▶ **What is expected**
Please repeat the records exactly from their first line, finishing at the line containing "type=gone; before=ruban adhésif" and including it.

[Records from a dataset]
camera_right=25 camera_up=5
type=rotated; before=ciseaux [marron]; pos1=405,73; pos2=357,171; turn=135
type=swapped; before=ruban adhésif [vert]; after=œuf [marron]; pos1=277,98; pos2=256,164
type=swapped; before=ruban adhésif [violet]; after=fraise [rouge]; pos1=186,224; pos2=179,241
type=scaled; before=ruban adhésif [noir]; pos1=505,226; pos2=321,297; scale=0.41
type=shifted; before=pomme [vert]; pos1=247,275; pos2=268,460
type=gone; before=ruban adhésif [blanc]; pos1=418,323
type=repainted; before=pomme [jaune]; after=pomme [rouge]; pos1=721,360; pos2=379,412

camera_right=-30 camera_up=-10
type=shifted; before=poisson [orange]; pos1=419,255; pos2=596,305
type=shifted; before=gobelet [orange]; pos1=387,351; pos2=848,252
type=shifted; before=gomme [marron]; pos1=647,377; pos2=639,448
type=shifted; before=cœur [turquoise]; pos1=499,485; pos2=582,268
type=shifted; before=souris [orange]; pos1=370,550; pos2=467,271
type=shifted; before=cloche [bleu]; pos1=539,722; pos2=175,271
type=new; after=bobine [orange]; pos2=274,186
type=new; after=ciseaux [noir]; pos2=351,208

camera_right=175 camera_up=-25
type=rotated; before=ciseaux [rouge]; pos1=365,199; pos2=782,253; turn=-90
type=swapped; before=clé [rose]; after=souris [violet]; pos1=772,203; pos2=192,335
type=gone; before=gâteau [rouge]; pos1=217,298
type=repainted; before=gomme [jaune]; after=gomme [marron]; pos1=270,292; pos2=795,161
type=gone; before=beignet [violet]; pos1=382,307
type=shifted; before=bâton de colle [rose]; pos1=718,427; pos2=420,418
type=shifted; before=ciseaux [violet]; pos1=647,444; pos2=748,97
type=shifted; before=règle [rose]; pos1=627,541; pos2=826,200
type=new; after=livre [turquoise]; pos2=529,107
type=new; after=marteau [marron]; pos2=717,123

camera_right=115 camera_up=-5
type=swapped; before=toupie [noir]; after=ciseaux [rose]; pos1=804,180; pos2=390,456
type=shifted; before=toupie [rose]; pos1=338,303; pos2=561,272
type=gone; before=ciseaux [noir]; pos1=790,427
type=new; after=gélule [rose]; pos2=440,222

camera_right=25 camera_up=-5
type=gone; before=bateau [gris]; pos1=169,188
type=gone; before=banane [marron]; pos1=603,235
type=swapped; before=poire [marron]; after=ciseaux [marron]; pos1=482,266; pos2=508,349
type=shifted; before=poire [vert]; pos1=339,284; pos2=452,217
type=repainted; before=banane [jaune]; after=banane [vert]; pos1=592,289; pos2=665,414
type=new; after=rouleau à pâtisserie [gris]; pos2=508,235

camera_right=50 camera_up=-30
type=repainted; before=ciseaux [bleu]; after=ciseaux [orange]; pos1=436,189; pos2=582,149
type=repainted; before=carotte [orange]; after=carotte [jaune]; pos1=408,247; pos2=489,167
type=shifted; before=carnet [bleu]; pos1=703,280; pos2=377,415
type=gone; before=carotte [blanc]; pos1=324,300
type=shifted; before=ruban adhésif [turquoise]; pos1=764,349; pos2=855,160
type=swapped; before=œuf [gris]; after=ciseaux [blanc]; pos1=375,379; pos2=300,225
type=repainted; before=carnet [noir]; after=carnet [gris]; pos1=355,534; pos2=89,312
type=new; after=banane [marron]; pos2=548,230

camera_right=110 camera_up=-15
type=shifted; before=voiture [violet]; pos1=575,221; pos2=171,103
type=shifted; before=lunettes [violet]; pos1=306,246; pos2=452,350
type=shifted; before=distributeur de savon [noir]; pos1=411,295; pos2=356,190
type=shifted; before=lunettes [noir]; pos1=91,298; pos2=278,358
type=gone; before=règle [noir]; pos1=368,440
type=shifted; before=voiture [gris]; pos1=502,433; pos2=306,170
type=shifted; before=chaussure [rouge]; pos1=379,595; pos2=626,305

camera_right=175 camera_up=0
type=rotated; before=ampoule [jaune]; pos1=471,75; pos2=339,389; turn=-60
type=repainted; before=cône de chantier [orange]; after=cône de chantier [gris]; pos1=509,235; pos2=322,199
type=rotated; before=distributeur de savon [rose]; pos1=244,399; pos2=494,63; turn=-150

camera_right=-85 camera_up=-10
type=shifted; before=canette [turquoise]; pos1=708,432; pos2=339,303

▶ **Written reply**
camera_right=25 camera_up=5
type=rotated; before=ciseaux [marron]; pos1=405,73; pos2=357,171; turn=135
type=swapped; before=ruban adhésif [vert]; after=œuf [marron]; pos1=277,98; pos2=256,164
type=swapped; before=ruban adhésif [violet]; after=fraise [rouge]; pos1=186,224; pos2=179,241
type=scaled; before=ruban adhésif [noir]; pos1=505,226; pos2=321,297; scale=0.41
type=shifted; before=pomme [vert]; pos1=247,275; pos2=268,460
type=gone; before=ruban adhésif [blanc]; pos1=418,323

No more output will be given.